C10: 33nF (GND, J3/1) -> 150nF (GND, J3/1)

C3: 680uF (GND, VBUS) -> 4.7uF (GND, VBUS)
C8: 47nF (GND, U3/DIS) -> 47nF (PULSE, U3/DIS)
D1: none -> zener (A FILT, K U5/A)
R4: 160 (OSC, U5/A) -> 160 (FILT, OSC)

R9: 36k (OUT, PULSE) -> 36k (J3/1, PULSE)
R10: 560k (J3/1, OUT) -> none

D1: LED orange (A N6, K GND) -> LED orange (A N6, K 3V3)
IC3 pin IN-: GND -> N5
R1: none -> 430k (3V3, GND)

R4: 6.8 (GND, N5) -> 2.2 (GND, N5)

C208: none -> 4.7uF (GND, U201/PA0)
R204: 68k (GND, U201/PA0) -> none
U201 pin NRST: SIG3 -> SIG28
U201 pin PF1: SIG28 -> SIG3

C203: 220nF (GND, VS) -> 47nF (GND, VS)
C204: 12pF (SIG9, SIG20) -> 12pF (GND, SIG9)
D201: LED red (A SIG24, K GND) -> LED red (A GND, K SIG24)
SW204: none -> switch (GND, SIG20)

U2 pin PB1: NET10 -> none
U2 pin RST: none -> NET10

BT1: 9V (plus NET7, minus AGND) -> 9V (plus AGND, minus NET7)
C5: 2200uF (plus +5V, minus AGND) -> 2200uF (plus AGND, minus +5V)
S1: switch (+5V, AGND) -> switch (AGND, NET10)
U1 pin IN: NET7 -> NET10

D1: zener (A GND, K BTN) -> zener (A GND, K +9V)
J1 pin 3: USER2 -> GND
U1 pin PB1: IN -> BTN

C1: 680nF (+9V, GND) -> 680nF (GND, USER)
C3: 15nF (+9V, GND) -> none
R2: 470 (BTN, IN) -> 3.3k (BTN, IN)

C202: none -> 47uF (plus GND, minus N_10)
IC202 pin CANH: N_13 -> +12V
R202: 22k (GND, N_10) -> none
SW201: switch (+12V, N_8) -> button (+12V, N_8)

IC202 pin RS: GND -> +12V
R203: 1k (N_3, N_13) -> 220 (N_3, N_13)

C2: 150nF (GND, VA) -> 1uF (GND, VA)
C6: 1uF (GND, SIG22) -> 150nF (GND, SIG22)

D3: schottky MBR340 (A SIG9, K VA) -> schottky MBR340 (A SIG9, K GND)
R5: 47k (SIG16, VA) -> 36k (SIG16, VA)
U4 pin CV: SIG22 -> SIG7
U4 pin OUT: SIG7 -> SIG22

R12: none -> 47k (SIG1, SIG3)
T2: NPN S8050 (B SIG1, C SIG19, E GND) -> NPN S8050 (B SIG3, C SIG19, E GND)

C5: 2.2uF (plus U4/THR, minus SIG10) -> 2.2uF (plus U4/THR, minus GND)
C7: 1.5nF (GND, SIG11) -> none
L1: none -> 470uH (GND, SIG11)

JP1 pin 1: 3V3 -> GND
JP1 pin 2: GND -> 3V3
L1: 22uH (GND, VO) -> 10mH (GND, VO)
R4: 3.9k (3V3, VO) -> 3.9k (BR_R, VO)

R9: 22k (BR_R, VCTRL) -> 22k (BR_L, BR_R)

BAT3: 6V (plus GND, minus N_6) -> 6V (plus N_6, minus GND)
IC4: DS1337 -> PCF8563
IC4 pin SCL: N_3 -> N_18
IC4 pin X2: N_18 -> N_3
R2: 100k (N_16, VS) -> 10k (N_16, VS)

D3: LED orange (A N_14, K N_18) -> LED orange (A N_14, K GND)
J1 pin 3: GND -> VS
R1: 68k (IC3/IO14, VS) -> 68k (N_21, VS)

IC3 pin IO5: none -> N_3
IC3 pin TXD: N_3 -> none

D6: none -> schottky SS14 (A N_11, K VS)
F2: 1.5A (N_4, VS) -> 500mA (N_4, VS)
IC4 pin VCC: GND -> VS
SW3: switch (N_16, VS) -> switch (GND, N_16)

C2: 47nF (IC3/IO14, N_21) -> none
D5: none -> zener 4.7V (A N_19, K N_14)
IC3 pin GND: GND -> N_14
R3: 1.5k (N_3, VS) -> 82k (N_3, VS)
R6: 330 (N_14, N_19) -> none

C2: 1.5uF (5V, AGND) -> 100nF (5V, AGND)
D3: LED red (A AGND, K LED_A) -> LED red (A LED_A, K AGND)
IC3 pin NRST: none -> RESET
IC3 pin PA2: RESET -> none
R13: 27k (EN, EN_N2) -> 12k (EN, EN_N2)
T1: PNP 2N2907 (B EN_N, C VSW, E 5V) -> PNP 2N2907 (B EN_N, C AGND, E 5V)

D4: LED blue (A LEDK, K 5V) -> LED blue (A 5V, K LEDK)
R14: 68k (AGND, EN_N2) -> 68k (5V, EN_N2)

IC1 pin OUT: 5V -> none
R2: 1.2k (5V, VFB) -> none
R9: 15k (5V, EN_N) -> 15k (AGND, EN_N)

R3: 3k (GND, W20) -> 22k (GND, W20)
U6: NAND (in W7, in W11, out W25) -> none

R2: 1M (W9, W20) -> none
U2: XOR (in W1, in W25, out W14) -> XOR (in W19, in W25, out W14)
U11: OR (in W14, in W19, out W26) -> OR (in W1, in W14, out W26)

- **To do**
Take the line containing "U6: NAND (in W7, in W11, out W25) -> none" and every line after it up to the last line of the listing, and output them exactly, with nothing else.

- **Problem solution**
U6: NAND (in W7, in W11, out W25) -> none

R2: 1M (W9, W20) -> none
U2: XOR (in W1, in W25, out W14) -> XOR (in W19, in W25, out W14)
U11: OR (in W14, in W19, out W26) -> OR (in W1, in W14, out W26)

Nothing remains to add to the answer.